### [TASK GOAL]
The entries below should be quoted exactly, with no pictures carried over.

--- START ---

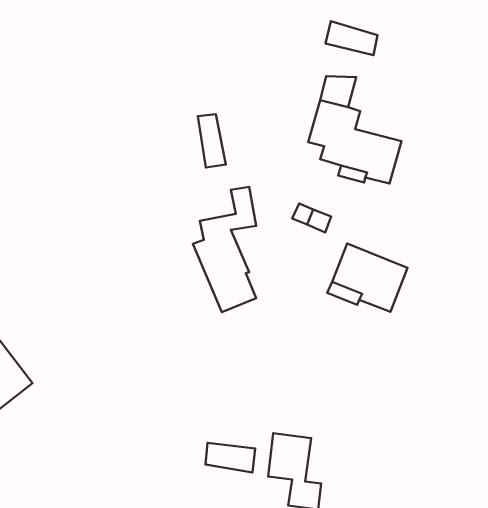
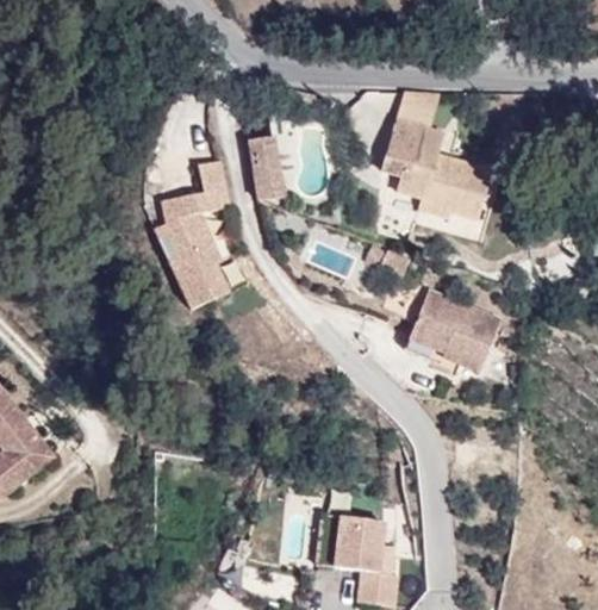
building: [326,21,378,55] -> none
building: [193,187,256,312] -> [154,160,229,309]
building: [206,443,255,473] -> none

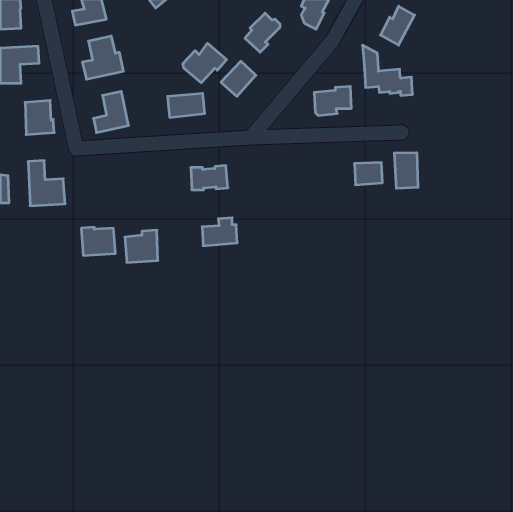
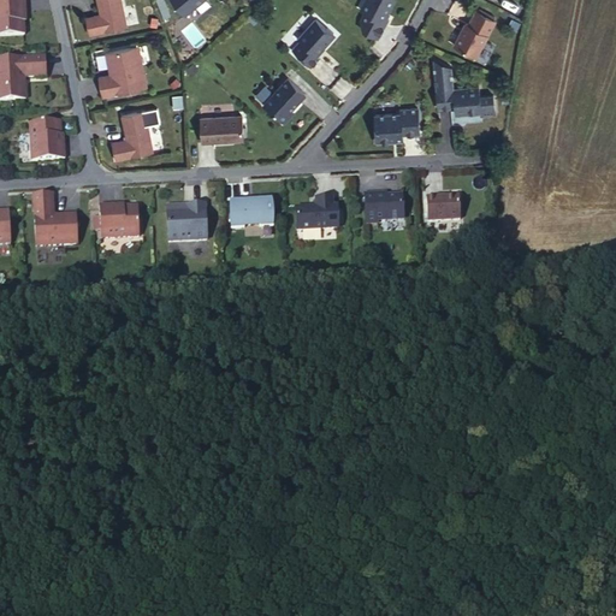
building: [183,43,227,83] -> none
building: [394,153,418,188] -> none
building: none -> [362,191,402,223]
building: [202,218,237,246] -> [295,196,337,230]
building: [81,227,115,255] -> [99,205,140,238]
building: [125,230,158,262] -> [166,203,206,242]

--- END ---

### [TASK OUTPUT]
building: [326,21,378,55] -> none
building: [193,187,256,312] -> [154,160,229,309]
building: [206,443,255,473] -> none

building: [183,43,227,83] -> none
building: [394,153,418,188] -> none
building: none -> [362,191,402,223]
building: [202,218,237,246] -> [295,196,337,230]
building: [81,227,115,255] -> [99,205,140,238]
building: [125,230,158,262] -> [166,203,206,242]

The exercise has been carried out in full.